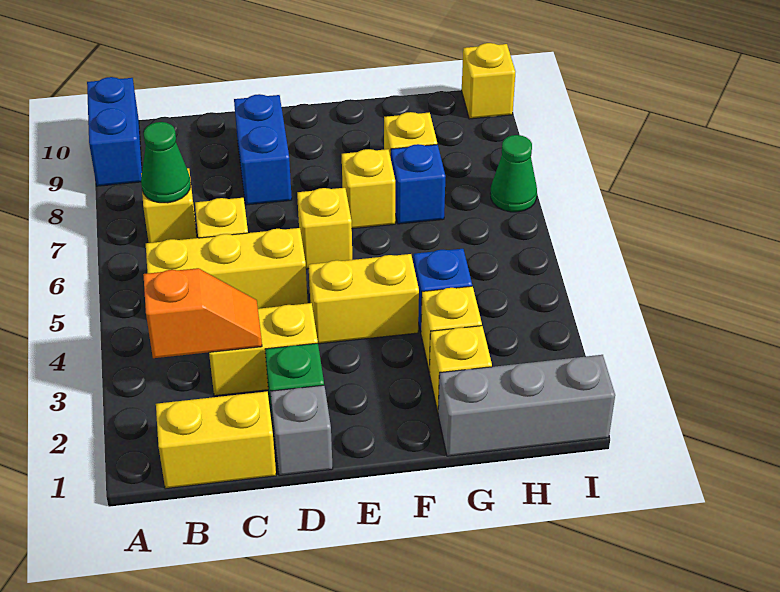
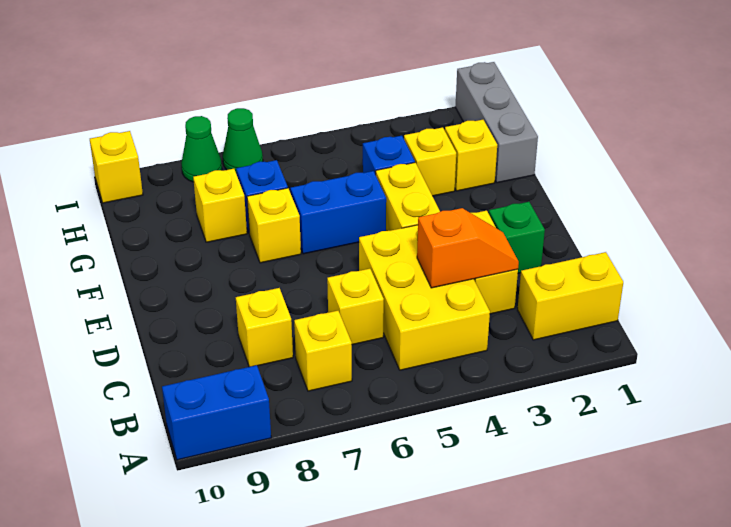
yellow brick B1:C1 level 1 -> yellow brick B1:B2 level 1
orange slope B3:C3 level 2 top B -> orange slope C3:C4 level 2 top 4
yellow brick B5:D5 level 1 -> yellow brick B4:D5 level 1
green cone B7 level 2 -> green cone I8 level 1
grey brick D1 level 1 -> none
blue brick D8:D9 level 1 -> blue brick F5:F6 level 1
yellow brick E6 level 1 -> yellow brick C8 level 1

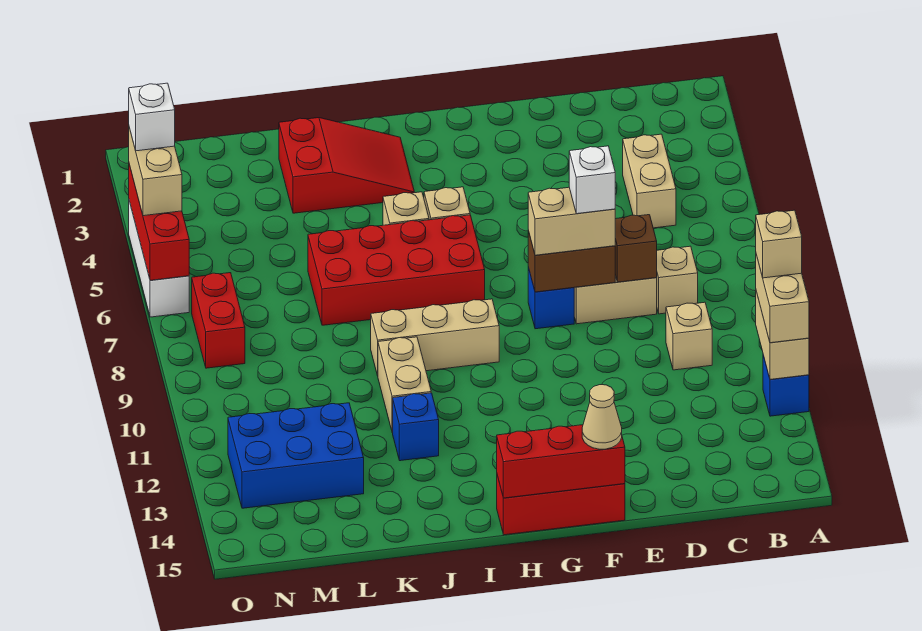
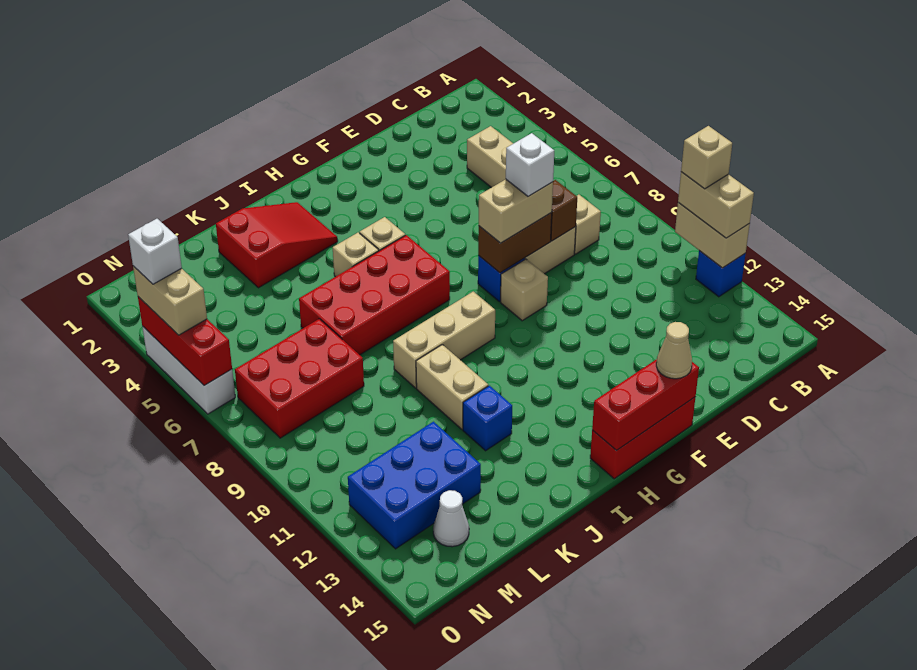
tan brick C10 level 1 -> tan brick F9 level 1
none -> white cone M14 level 1
red brick N7:N8 level 1 -> red brick L7:N8 level 1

# What you are asked to do
Output exactly and only the lines from the line containing "yellow brick B5:D5" to the end of the entries, both included, and omit every picture.

# Written response
yellow brick B5:D5 level 1 -> yellow brick B4:D5 level 1
green cone B7 level 2 -> green cone I8 level 1
grey brick D1 level 1 -> none
blue brick D8:D9 level 1 -> blue brick F5:F6 level 1
yellow brick E6 level 1 -> yellow brick C8 level 1

tan brick C10 level 1 -> tan brick F9 level 1
none -> white cone M14 level 1
red brick N7:N8 level 1 -> red brick L7:N8 level 1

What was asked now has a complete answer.